═══ DATA TO USE ═══

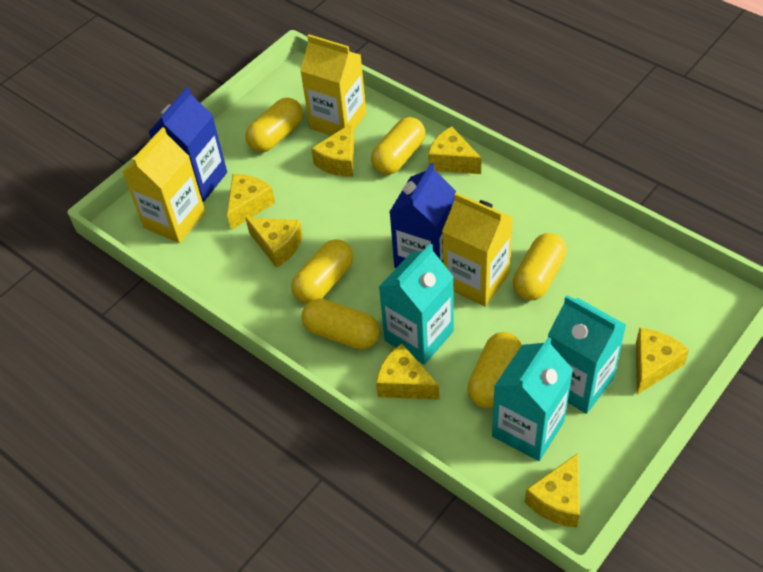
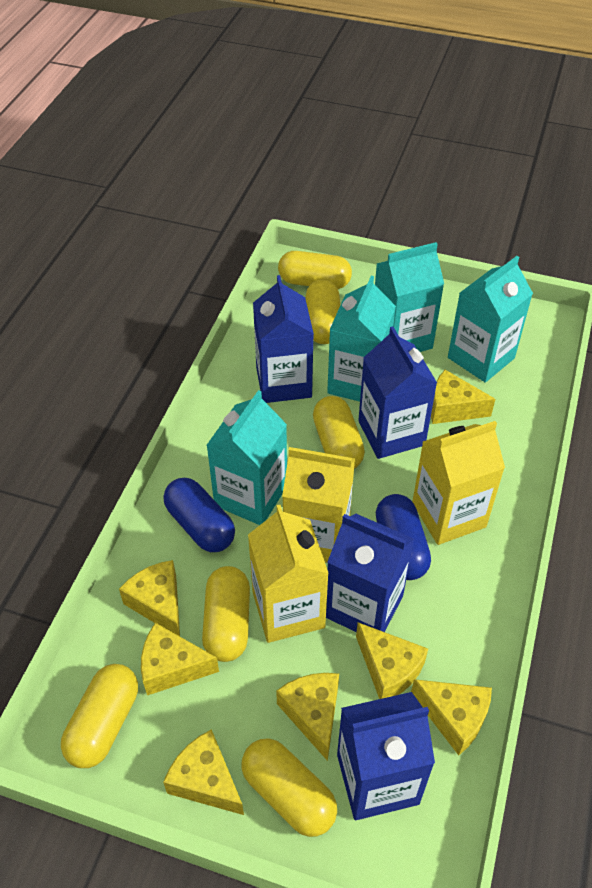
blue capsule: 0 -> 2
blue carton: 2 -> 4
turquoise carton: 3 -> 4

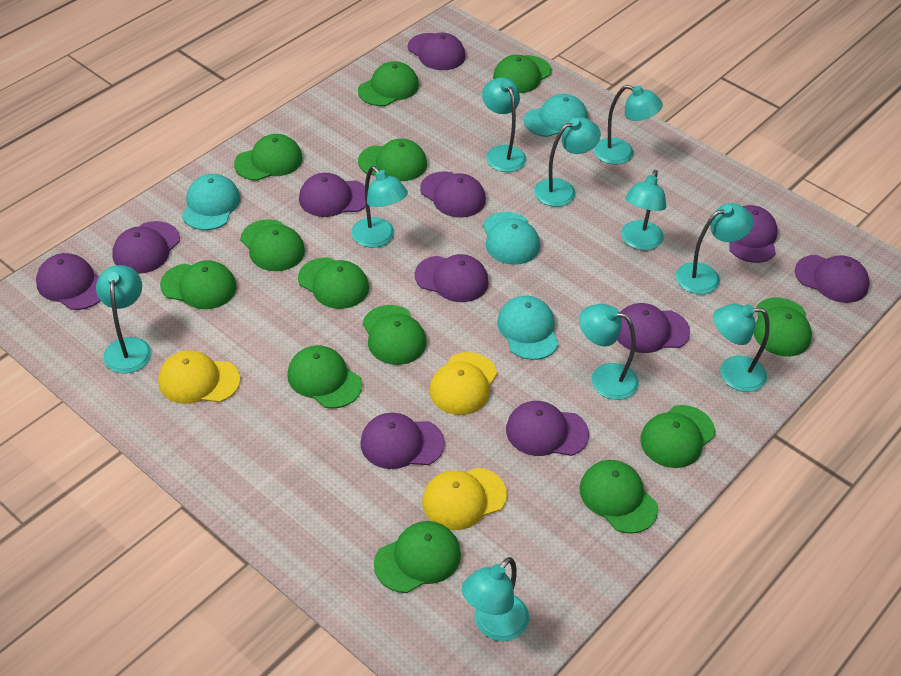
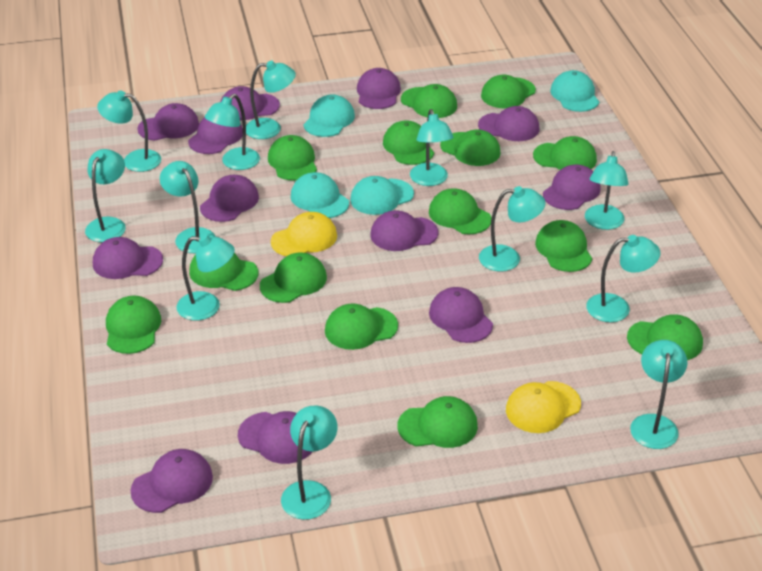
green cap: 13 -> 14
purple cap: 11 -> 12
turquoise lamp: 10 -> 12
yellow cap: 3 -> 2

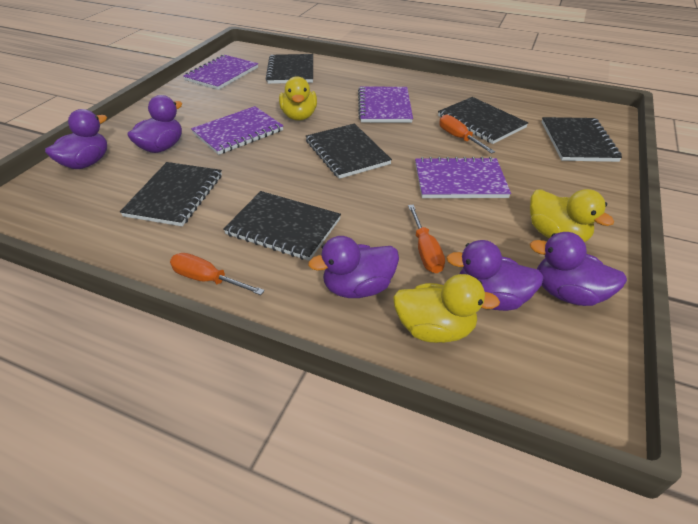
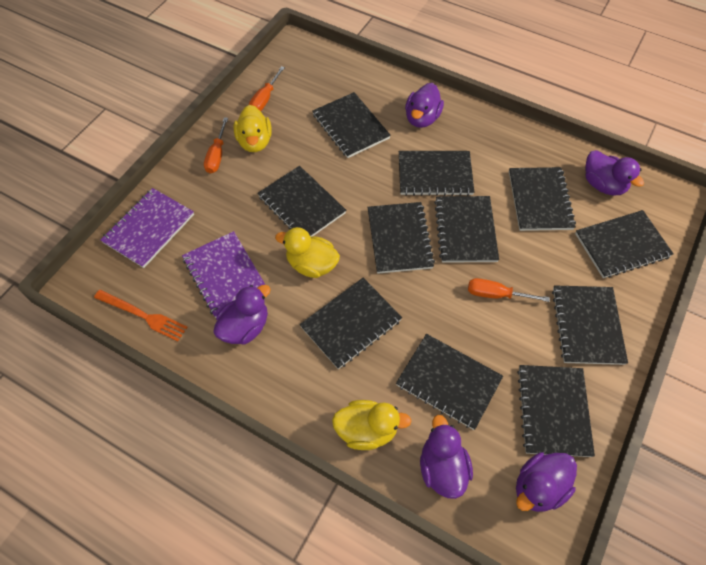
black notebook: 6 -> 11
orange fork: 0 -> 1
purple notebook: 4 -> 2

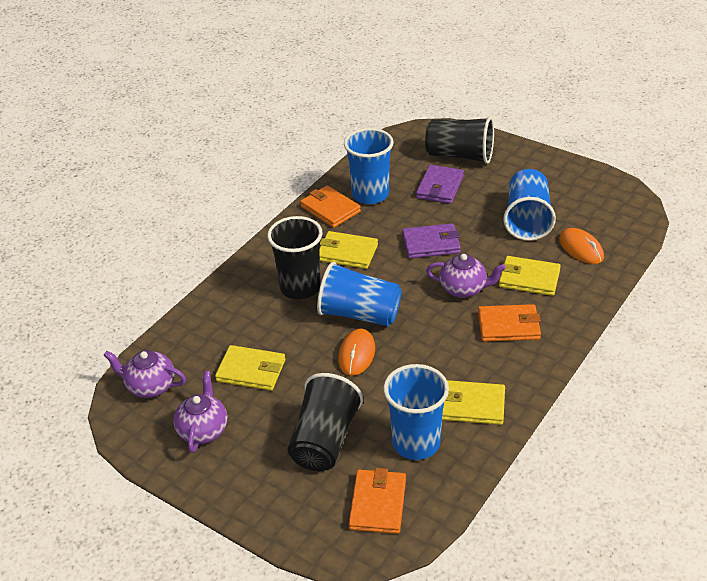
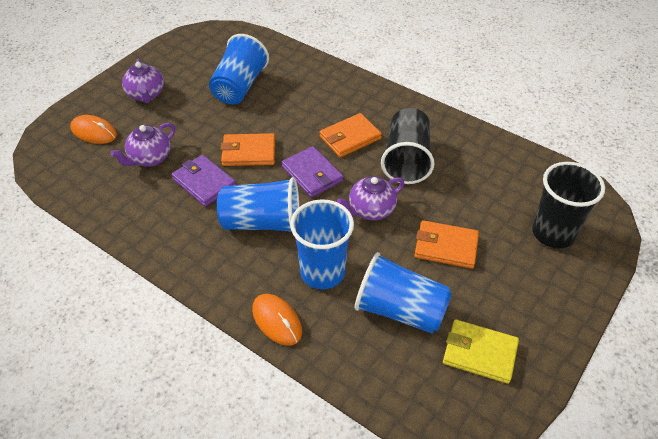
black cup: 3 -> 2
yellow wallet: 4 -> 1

═══

> **DIRECTIONS**
Make an exact copy of all entries above, dropping the images.

> **OUTPUT**
blue capsule: 0 -> 2
blue carton: 2 -> 4
turquoise carton: 3 -> 4

green cap: 13 -> 14
purple cap: 11 -> 12
turquoise lamp: 10 -> 12
yellow cap: 3 -> 2

black notebook: 6 -> 11
orange fork: 0 -> 1
purple notebook: 4 -> 2

black cup: 3 -> 2
yellow wallet: 4 -> 1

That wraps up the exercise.